===== PROVIDED DATA

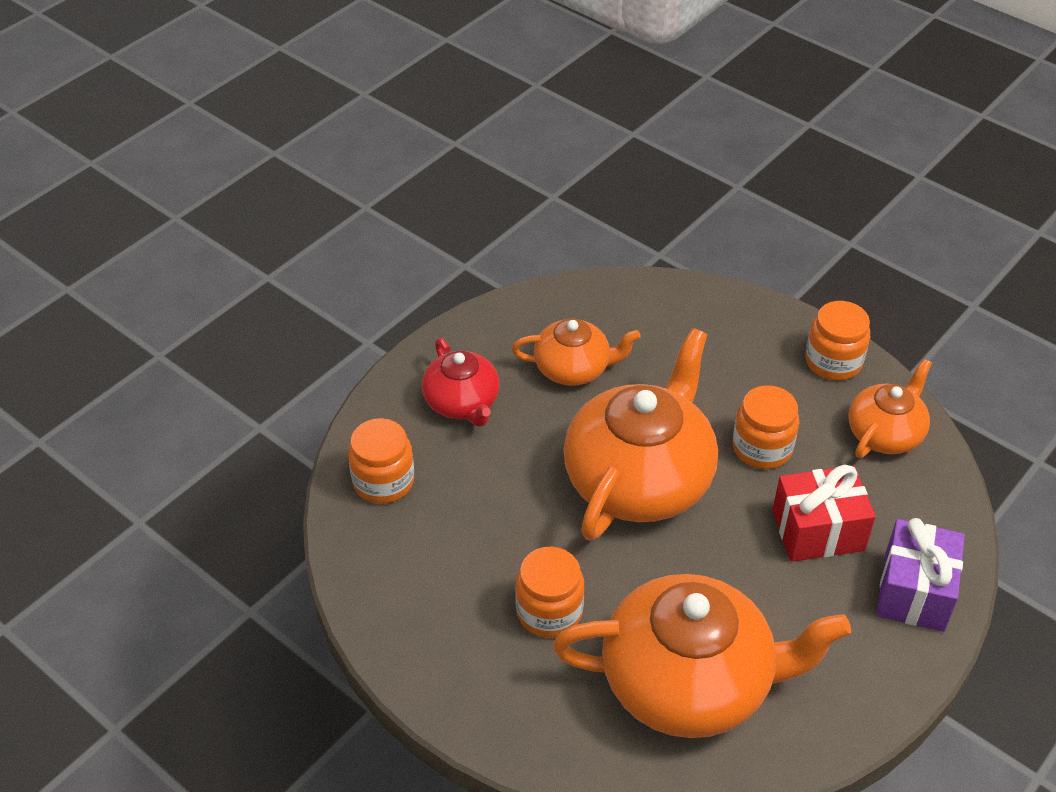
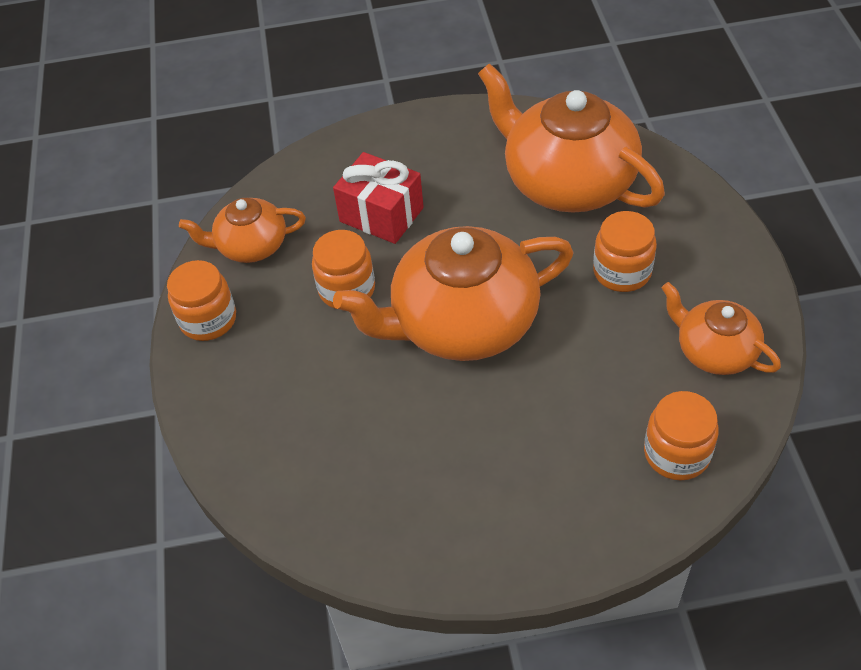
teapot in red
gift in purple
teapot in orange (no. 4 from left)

==========

Scan the material above. Copy each line that holds the word "teapot".

**OUTPUT FOR THIS TASK:**
teapot in red
teapot in orange (no. 4 from left)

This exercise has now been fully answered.